- _Material to process_:

--------

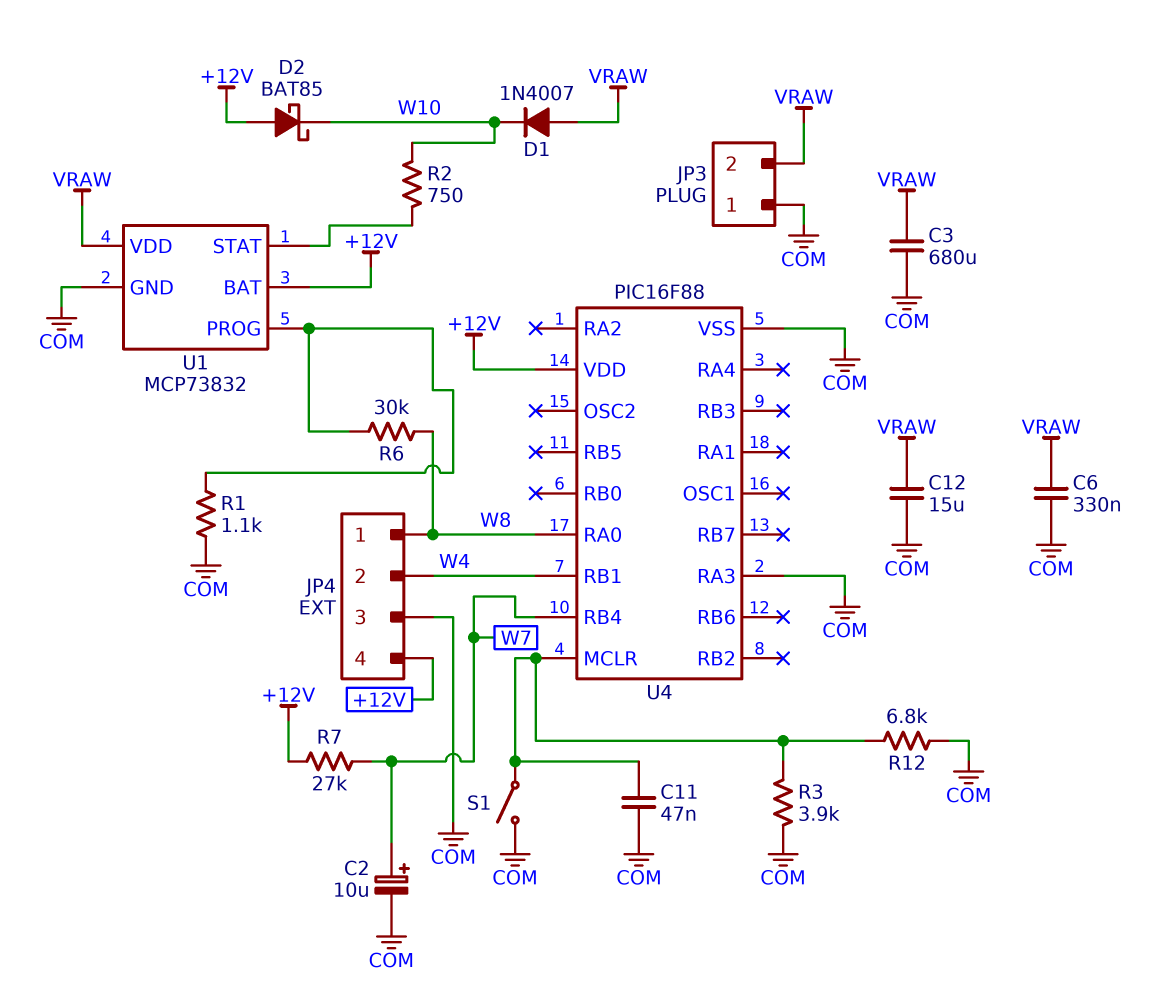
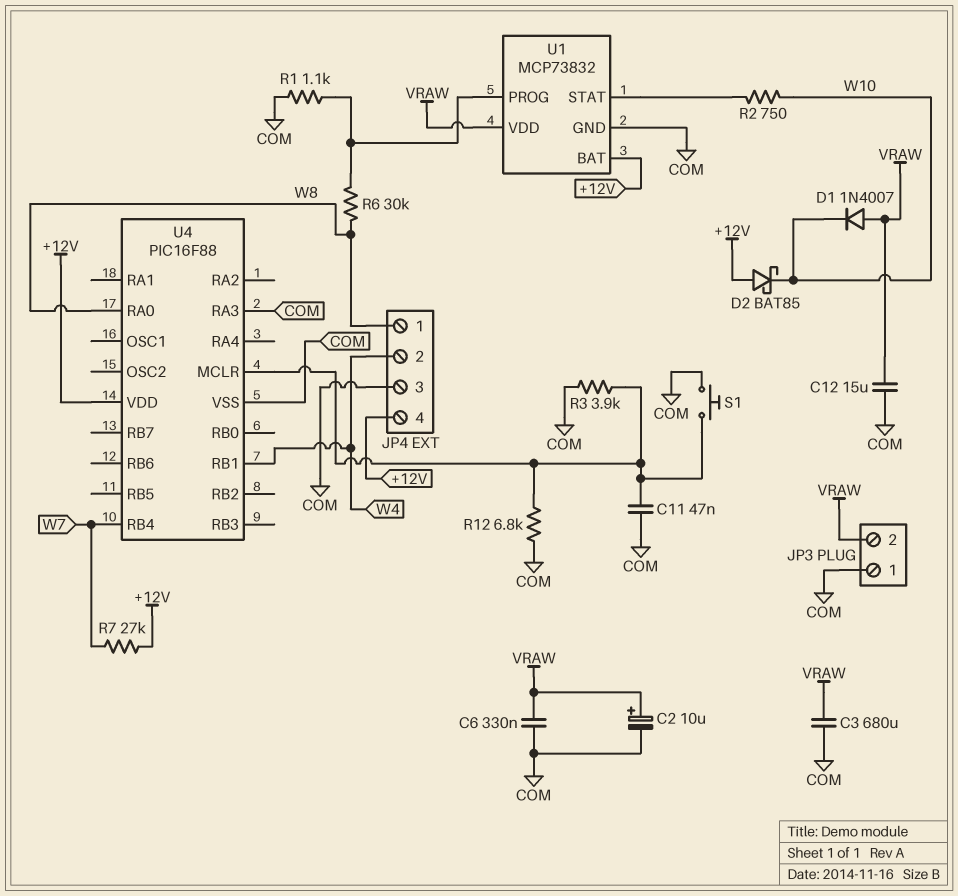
C2: 10uF (plus W7, minus COM) -> 10uF (plus VRAW, minus COM)
S1: switch (COM, U4/MCLR) -> button (COM, U4/MCLR)

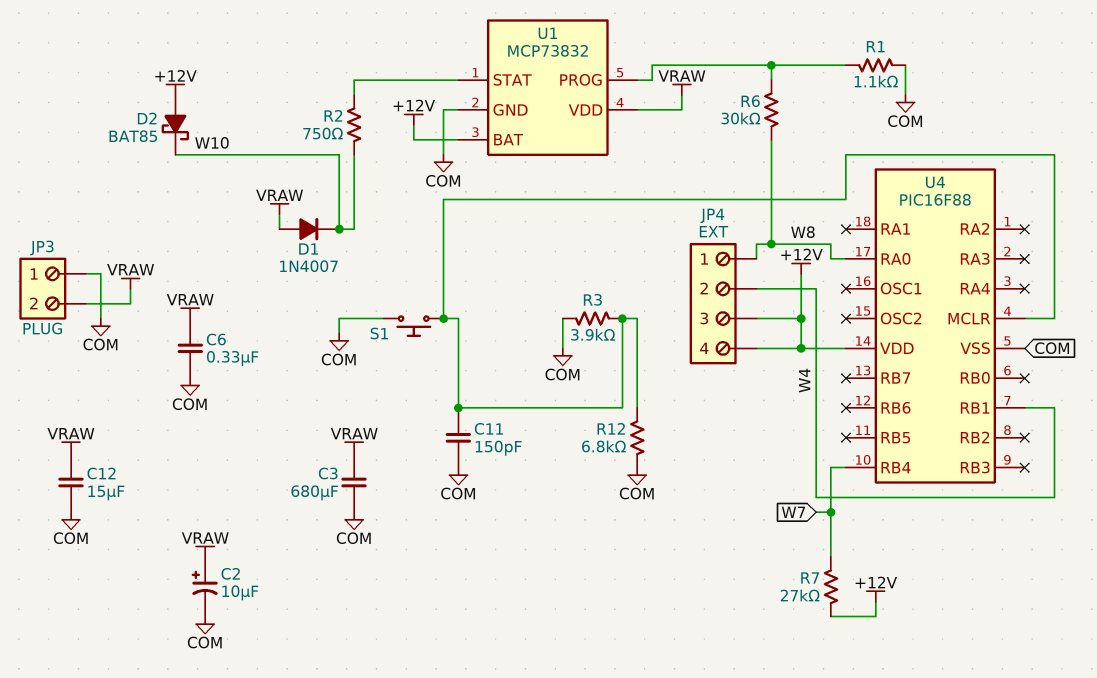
C11: 47nF (COM, U4/MCLR) -> 150pF (COM, U4/MCLR)
JP4 pin 3: COM -> +12V
U4 pin RA3: COM -> none

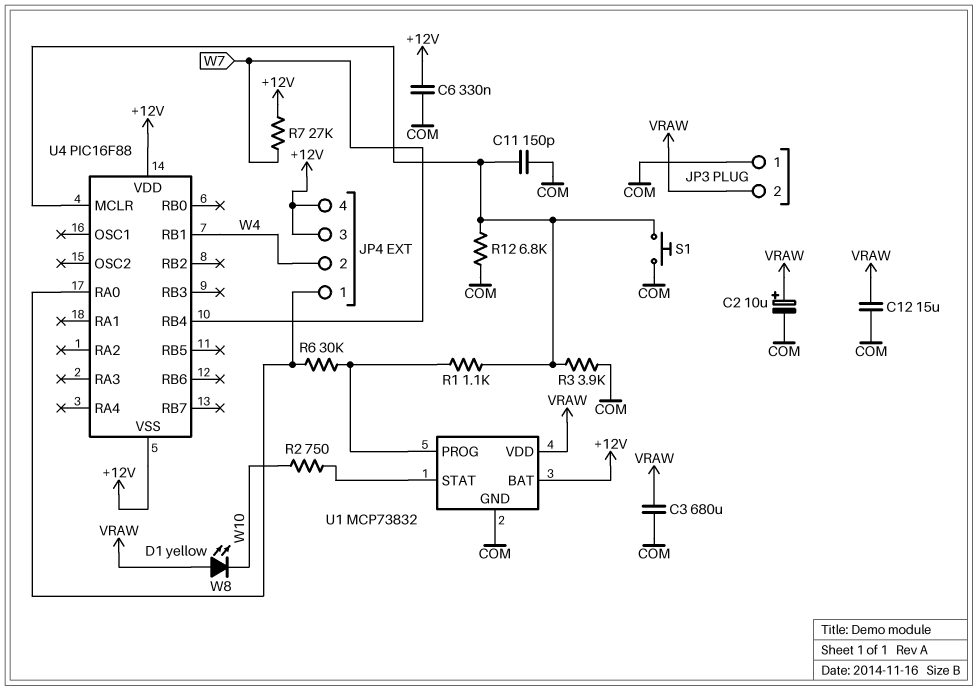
C6: 330nF (COM, VRAW) -> 330nF (+12V, COM)
D1: diode 1N4007 (A VRAW, K W10) -> LED yellow (A VRAW, K W10)
D2: schottky BAT85 (A +12V, K W10) -> none
R1: 1.1k (COM, U1/PROG) -> 1.1k (U1/PROG, U4/MCLR)
U4 pin VSS: COM -> +12V

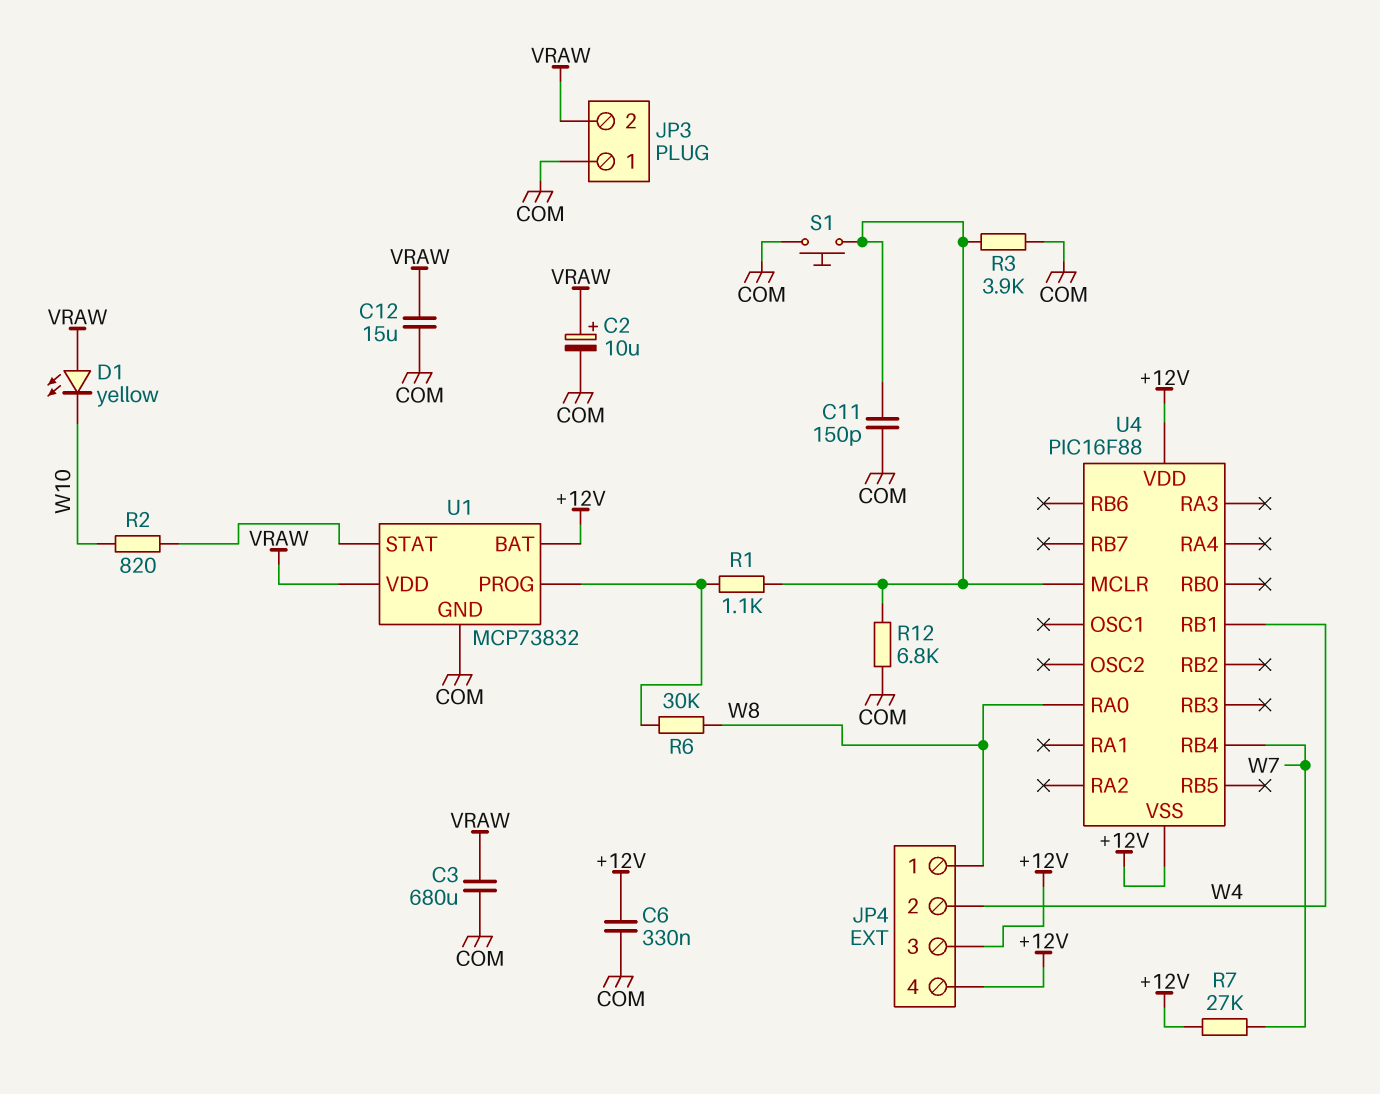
R2: 750 (U1/STAT, W10) -> 820 (U1/STAT, W10)

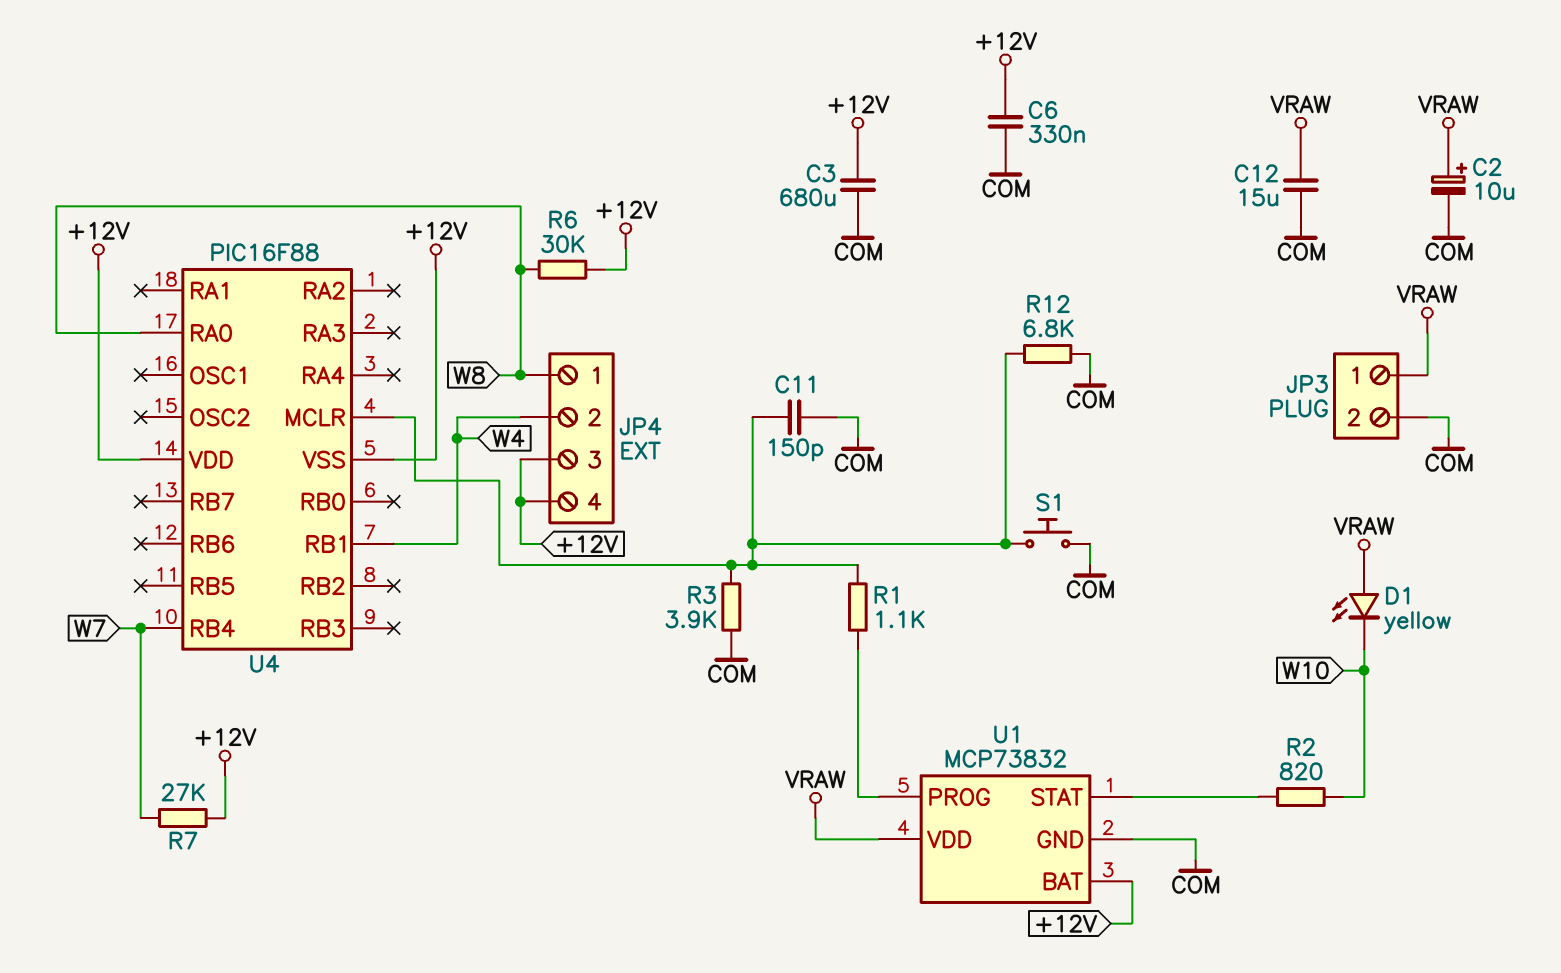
C3: 680uF (COM, VRAW) -> 680uF (+12V, COM)
JP3 pin 1: COM -> VRAW
JP3 pin 2: VRAW -> COM
R6: 30k (U1/PROG, W8) -> 30k (+12V, W8)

--------

- _Work instructions_: The answer must be an exact copy of the records above, with the pictures left out.

- _Response to this exercise_:
C2: 10uF (plus W7, minus COM) -> 10uF (plus VRAW, minus COM)
S1: switch (COM, U4/MCLR) -> button (COM, U4/MCLR)

C11: 47nF (COM, U4/MCLR) -> 150pF (COM, U4/MCLR)
JP4 pin 3: COM -> +12V
U4 pin RA3: COM -> none

C6: 330nF (COM, VRAW) -> 330nF (+12V, COM)
D1: diode 1N4007 (A VRAW, K W10) -> LED yellow (A VRAW, K W10)
D2: schottky BAT85 (A +12V, K W10) -> none
R1: 1.1k (COM, U1/PROG) -> 1.1k (U1/PROG, U4/MCLR)
U4 pin VSS: COM -> +12V

R2: 750 (U1/STAT, W10) -> 820 (U1/STAT, W10)

C3: 680uF (COM, VRAW) -> 680uF (+12V, COM)
JP3 pin 1: COM -> VRAW
JP3 pin 2: VRAW -> COM
R6: 30k (U1/PROG, W8) -> 30k (+12V, W8)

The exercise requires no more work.